Source data ::
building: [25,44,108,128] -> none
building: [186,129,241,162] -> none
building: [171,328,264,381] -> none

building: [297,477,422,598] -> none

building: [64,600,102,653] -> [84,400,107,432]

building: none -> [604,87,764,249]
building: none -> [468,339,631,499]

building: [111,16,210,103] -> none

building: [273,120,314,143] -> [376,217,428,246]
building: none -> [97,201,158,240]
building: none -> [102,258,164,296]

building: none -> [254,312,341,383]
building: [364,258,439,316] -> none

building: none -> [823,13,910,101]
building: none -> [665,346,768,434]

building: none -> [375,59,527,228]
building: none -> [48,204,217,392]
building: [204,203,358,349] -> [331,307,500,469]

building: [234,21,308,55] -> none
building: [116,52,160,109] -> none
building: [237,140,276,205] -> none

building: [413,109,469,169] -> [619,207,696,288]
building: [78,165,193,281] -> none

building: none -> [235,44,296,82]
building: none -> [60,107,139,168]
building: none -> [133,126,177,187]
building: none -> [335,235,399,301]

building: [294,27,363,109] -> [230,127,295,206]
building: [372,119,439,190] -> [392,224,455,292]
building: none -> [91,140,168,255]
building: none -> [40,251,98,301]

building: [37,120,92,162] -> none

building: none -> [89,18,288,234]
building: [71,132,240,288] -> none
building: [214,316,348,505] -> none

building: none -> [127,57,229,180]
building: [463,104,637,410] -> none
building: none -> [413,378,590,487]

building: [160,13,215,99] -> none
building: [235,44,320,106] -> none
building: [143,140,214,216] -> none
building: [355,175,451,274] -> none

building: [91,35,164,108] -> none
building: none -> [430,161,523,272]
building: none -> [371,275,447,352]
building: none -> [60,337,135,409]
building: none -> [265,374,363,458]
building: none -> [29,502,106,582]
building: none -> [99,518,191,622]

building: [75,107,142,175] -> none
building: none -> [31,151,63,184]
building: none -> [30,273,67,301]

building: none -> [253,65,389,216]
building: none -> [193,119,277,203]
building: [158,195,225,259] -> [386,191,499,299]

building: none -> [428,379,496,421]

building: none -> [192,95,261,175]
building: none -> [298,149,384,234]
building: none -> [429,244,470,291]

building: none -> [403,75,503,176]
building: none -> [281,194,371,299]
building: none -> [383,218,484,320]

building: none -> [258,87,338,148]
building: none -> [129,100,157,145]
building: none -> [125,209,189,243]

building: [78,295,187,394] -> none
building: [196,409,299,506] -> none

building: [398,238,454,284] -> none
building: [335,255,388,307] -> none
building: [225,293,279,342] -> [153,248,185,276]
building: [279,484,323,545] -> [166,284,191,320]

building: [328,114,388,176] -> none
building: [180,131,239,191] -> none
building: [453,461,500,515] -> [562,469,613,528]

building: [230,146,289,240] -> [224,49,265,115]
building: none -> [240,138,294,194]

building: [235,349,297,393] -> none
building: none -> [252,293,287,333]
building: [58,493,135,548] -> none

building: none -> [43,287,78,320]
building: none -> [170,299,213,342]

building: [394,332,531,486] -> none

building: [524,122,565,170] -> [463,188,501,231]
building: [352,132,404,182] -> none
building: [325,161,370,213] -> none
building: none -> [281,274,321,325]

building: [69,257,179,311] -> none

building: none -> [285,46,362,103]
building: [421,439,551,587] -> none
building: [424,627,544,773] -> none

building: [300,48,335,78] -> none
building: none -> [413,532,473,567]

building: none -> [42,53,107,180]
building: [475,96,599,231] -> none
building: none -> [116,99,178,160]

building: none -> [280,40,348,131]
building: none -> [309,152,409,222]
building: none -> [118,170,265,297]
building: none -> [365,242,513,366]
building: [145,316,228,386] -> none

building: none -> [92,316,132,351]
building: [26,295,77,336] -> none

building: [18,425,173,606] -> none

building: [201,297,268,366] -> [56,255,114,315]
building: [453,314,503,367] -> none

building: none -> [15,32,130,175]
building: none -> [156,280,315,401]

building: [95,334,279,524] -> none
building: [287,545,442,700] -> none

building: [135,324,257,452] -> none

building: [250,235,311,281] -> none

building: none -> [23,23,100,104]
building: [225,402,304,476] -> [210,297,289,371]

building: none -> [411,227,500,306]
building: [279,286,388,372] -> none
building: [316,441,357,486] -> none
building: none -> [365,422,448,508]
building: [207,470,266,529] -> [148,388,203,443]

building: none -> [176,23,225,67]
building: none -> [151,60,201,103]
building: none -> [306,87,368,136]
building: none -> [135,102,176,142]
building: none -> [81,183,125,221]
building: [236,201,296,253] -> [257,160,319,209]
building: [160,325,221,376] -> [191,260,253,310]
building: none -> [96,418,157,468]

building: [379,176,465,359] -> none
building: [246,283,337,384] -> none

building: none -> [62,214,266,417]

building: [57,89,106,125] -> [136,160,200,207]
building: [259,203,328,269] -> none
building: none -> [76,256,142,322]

Exercise :: Here the job is to output the lines from the start of the material through the line with "building: none -> [281,194,371,299]", inclusive, exactly and with nothing else.

Exercise response ::
building: [25,44,108,128] -> none
building: [186,129,241,162] -> none
building: [171,328,264,381] -> none

building: [297,477,422,598] -> none

building: [64,600,102,653] -> [84,400,107,432]

building: none -> [604,87,764,249]
building: none -> [468,339,631,499]

building: [111,16,210,103] -> none

building: [273,120,314,143] -> [376,217,428,246]
building: none -> [97,201,158,240]
building: none -> [102,258,164,296]

building: none -> [254,312,341,383]
building: [364,258,439,316] -> none

building: none -> [823,13,910,101]
building: none -> [665,346,768,434]

building: none -> [375,59,527,228]
building: none -> [48,204,217,392]
building: [204,203,358,349] -> [331,307,500,469]

building: [234,21,308,55] -> none
building: [116,52,160,109] -> none
building: [237,140,276,205] -> none

building: [413,109,469,169] -> [619,207,696,288]
building: [78,165,193,281] -> none

building: none -> [235,44,296,82]
building: none -> [60,107,139,168]
building: none -> [133,126,177,187]
building: none -> [335,235,399,301]

building: [294,27,363,109] -> [230,127,295,206]
building: [372,119,439,190] -> [392,224,455,292]
building: none -> [91,140,168,255]
building: none -> [40,251,98,301]

building: [37,120,92,162] -> none

building: none -> [89,18,288,234]
building: [71,132,240,288] -> none
building: [214,316,348,505] -> none

building: none -> [127,57,229,180]
building: [463,104,637,410] -> none
building: none -> [413,378,590,487]

building: [160,13,215,99] -> none
building: [235,44,320,106] -> none
building: [143,140,214,216] -> none
building: [355,175,451,274] -> none

building: [91,35,164,108] -> none
building: none -> [430,161,523,272]
building: none -> [371,275,447,352]
building: none -> [60,337,135,409]
building: none -> [265,374,363,458]
building: none -> [29,502,106,582]
building: none -> [99,518,191,622]

building: [75,107,142,175] -> none
building: none -> [31,151,63,184]
building: none -> [30,273,67,301]

building: none -> [253,65,389,216]
building: none -> [193,119,277,203]
building: [158,195,225,259] -> [386,191,499,299]

building: none -> [428,379,496,421]

building: none -> [192,95,261,175]
building: none -> [298,149,384,234]
building: none -> [429,244,470,291]

building: none -> [403,75,503,176]
building: none -> [281,194,371,299]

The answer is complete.